:: RECORDS FOR THIS TASK

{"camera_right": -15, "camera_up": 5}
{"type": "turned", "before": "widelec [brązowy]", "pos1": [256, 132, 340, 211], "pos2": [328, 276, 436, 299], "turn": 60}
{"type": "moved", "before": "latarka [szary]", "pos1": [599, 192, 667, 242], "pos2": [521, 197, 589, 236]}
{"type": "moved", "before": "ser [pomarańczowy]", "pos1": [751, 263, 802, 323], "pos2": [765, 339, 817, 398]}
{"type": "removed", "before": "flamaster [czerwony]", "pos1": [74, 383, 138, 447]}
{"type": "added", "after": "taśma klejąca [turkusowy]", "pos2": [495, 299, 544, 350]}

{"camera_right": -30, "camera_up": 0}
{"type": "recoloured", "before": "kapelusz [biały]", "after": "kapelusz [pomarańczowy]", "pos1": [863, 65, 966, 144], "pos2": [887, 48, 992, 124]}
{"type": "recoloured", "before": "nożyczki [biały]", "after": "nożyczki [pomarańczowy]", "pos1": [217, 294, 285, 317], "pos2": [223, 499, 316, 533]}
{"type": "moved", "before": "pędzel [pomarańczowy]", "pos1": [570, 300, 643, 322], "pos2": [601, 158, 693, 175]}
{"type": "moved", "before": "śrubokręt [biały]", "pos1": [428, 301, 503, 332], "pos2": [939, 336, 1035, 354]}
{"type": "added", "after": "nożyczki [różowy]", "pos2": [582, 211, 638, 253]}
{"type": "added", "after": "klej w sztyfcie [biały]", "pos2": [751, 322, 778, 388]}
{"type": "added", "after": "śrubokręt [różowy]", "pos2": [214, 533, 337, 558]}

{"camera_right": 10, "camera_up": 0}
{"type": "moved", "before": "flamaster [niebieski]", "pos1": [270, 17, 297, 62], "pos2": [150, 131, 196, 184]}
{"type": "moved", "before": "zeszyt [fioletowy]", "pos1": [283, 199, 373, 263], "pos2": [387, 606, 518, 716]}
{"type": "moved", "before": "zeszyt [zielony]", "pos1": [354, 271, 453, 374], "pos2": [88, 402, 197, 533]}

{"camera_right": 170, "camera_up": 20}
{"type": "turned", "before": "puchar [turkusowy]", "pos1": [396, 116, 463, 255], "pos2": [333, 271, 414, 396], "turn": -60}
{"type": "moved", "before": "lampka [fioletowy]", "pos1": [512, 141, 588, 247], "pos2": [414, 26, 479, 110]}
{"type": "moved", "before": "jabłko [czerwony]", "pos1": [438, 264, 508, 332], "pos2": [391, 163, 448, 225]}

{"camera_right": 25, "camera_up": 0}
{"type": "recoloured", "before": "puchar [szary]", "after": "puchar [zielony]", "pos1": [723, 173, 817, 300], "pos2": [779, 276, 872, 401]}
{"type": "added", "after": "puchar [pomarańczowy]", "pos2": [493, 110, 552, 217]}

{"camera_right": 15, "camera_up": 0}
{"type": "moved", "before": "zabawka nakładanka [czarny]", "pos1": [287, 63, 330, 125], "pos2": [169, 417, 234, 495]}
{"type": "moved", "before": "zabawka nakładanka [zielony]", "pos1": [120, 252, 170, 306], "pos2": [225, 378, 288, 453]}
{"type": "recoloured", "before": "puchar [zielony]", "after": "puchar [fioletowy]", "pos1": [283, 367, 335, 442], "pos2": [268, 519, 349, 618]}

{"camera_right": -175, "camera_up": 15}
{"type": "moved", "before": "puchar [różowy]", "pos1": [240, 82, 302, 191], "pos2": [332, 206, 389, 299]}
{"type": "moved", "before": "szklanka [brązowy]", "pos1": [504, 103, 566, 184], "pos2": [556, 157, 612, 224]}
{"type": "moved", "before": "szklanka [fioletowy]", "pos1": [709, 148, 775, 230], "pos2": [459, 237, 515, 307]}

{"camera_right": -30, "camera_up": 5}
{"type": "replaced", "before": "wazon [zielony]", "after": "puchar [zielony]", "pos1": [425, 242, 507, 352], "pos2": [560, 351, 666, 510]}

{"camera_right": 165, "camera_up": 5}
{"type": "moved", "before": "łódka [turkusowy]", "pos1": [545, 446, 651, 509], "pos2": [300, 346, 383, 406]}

::::

> [TASK DETAILS]: The only acceptable answer is the full set of entries, repeated exactly.

> [EXPECTED ANSWER]:
{"camera_right": -15, "camera_up": 5}
{"type": "turned", "before": "widelec [brązowy]", "pos1": [256, 132, 340, 211], "pos2": [328, 276, 436, 299], "turn": 60}
{"type": "moved", "before": "latarka [szary]", "pos1": [599, 192, 667, 242], "pos2": [521, 197, 589, 236]}
{"type": "moved", "before": "ser [pomarańczowy]", "pos1": [751, 263, 802, 323], "pos2": [765, 339, 817, 398]}
{"type": "removed", "before": "flamaster [czerwony]", "pos1": [74, 383, 138, 447]}
{"type": "added", "after": "taśma klejąca [turkusowy]", "pos2": [495, 299, 544, 350]}

{"camera_right": -30, "camera_up": 0}
{"type": "recoloured", "before": "kapelusz [biały]", "after": "kapelusz [pomarańczowy]", "pos1": [863, 65, 966, 144], "pos2": [887, 48, 992, 124]}
{"type": "recoloured", "before": "nożyczki [biały]", "after": "nożyczki [pomarańczowy]", "pos1": [217, 294, 285, 317], "pos2": [223, 499, 316, 533]}
{"type": "moved", "before": "pędzel [pomarańczowy]", "pos1": [570, 300, 643, 322], "pos2": [601, 158, 693, 175]}
{"type": "moved", "before": "śrubokręt [biały]", "pos1": [428, 301, 503, 332], "pos2": [939, 336, 1035, 354]}
{"type": "added", "after": "nożyczki [różowy]", "pos2": [582, 211, 638, 253]}
{"type": "added", "after": "klej w sztyfcie [biały]", "pos2": [751, 322, 778, 388]}
{"type": "added", "after": "śrubokręt [różowy]", "pos2": [214, 533, 337, 558]}

{"camera_right": 10, "camera_up": 0}
{"type": "moved", "before": "flamaster [niebieski]", "pos1": [270, 17, 297, 62], "pos2": [150, 131, 196, 184]}
{"type": "moved", "before": "zeszyt [fioletowy]", "pos1": [283, 199, 373, 263], "pos2": [387, 606, 518, 716]}
{"type": "moved", "before": "zeszyt [zielony]", "pos1": [354, 271, 453, 374], "pos2": [88, 402, 197, 533]}

{"camera_right": 170, "camera_up": 20}
{"type": "turned", "before": "puchar [turkusowy]", "pos1": [396, 116, 463, 255], "pos2": [333, 271, 414, 396], "turn": -60}
{"type": "moved", "before": "lampka [fioletowy]", "pos1": [512, 141, 588, 247], "pos2": [414, 26, 479, 110]}
{"type": "moved", "before": "jabłko [czerwony]", "pos1": [438, 264, 508, 332], "pos2": [391, 163, 448, 225]}

{"camera_right": 25, "camera_up": 0}
{"type": "recoloured", "before": "puchar [szary]", "after": "puchar [zielony]", "pos1": [723, 173, 817, 300], "pos2": [779, 276, 872, 401]}
{"type": "added", "after": "puchar [pomarańczowy]", "pos2": [493, 110, 552, 217]}

{"camera_right": 15, "camera_up": 0}
{"type": "moved", "before": "zabawka nakładanka [czarny]", "pos1": [287, 63, 330, 125], "pos2": [169, 417, 234, 495]}
{"type": "moved", "before": "zabawka nakładanka [zielony]", "pos1": [120, 252, 170, 306], "pos2": [225, 378, 288, 453]}
{"type": "recoloured", "before": "puchar [zielony]", "after": "puchar [fioletowy]", "pos1": [283, 367, 335, 442], "pos2": [268, 519, 349, 618]}

{"camera_right": -175, "camera_up": 15}
{"type": "moved", "before": "puchar [różowy]", "pos1": [240, 82, 302, 191], "pos2": [332, 206, 389, 299]}
{"type": "moved", "before": "szklanka [brązowy]", "pos1": [504, 103, 566, 184], "pos2": [556, 157, 612, 224]}
{"type": "moved", "before": "szklanka [fioletowy]", "pos1": [709, 148, 775, 230], "pos2": [459, 237, 515, 307]}

{"camera_right": -30, "camera_up": 5}
{"type": "replaced", "before": "wazon [zielony]", "after": "puchar [zielony]", "pos1": [425, 242, 507, 352], "pos2": [560, 351, 666, 510]}

{"camera_right": 165, "camera_up": 5}
{"type": "moved", "before": "łódka [turkusowy]", "pos1": [545, 446, 651, 509], "pos2": [300, 346, 383, 406]}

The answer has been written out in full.